> _Records for the exercise_:
◆ ◆ ◆

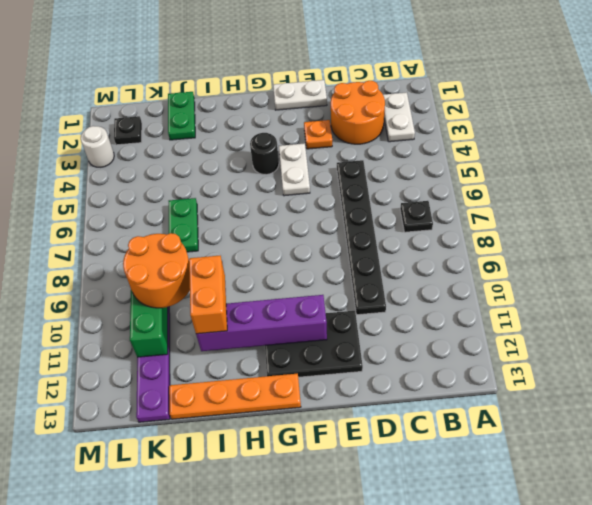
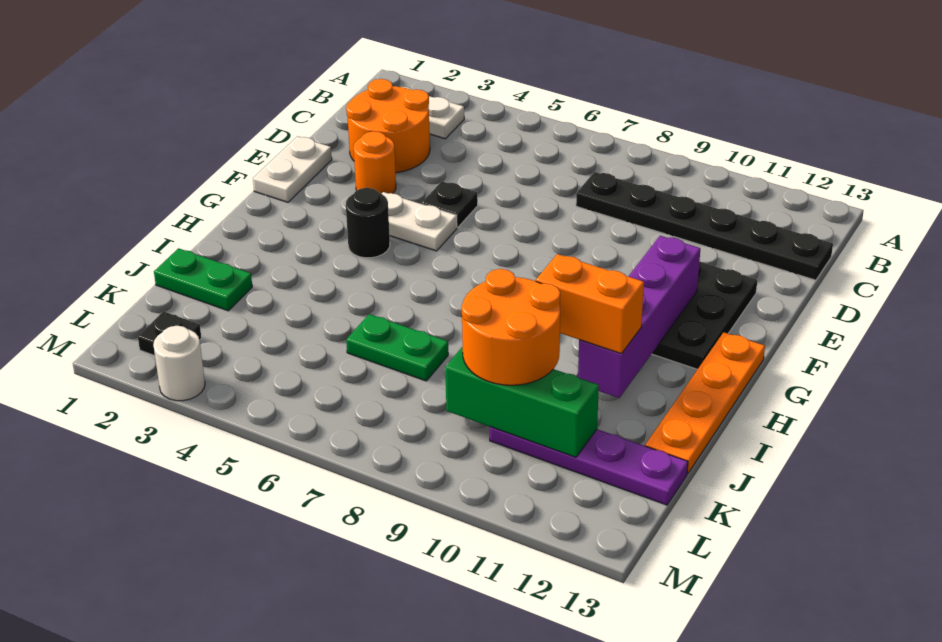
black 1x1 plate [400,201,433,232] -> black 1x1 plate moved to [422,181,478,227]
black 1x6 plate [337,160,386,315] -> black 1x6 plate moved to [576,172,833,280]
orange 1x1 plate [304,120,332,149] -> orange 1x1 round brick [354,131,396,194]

◆ ◆ ◆

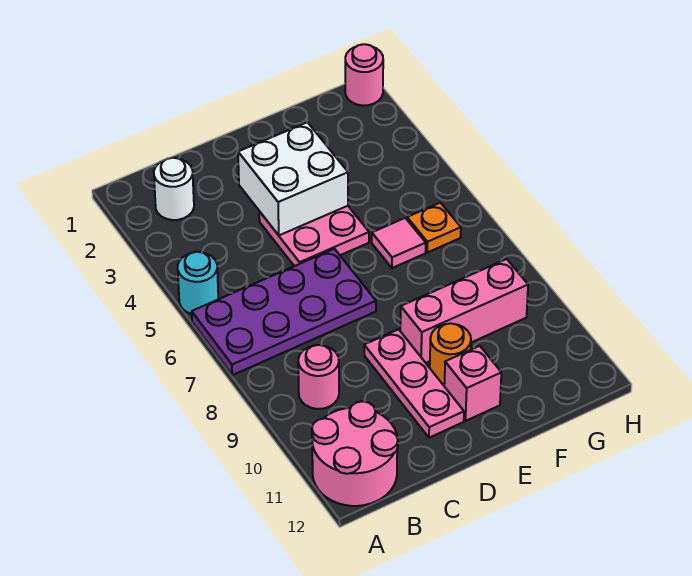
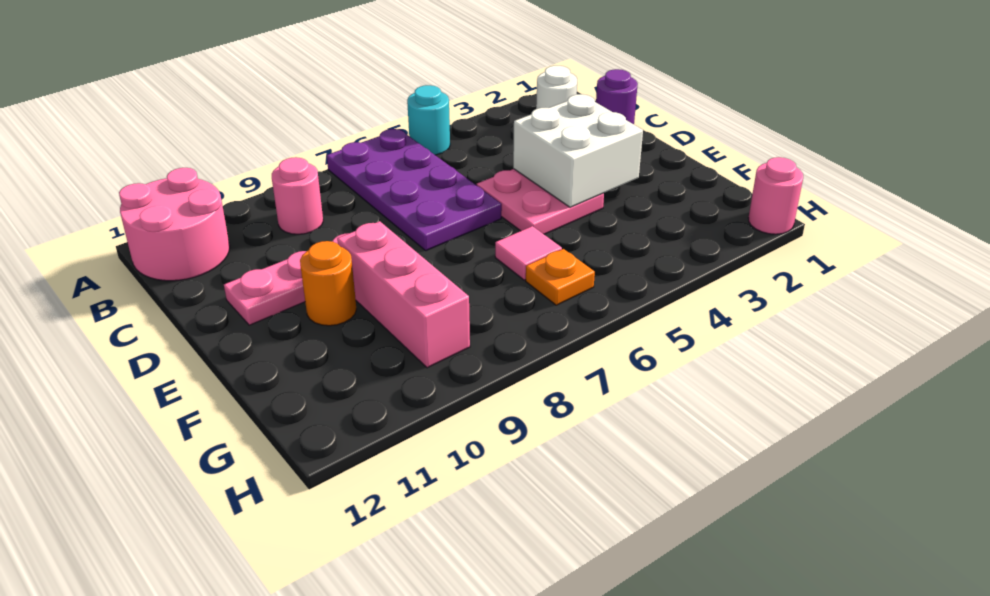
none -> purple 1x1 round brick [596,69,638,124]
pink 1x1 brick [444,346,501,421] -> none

◆ ◆ ◆

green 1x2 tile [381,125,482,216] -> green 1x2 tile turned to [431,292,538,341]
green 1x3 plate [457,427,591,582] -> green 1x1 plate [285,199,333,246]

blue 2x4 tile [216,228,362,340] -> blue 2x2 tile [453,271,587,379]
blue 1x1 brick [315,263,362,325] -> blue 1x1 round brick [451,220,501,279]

◆ ◆ ◆

> _Required work_:
Search the listing above for the lines with "green 1x2 tile [381,125,482,216]" and "blue 1x1 brick", then output those lines and all lines between them exactly.

> _Answer below_:
green 1x2 tile [381,125,482,216] -> green 1x2 tile turned to [431,292,538,341]
green 1x3 plate [457,427,591,582] -> green 1x1 plate [285,199,333,246]

blue 2x4 tile [216,228,362,340] -> blue 2x2 tile [453,271,587,379]
blue 1x1 brick [315,263,362,325] -> blue 1x1 round brick [451,220,501,279]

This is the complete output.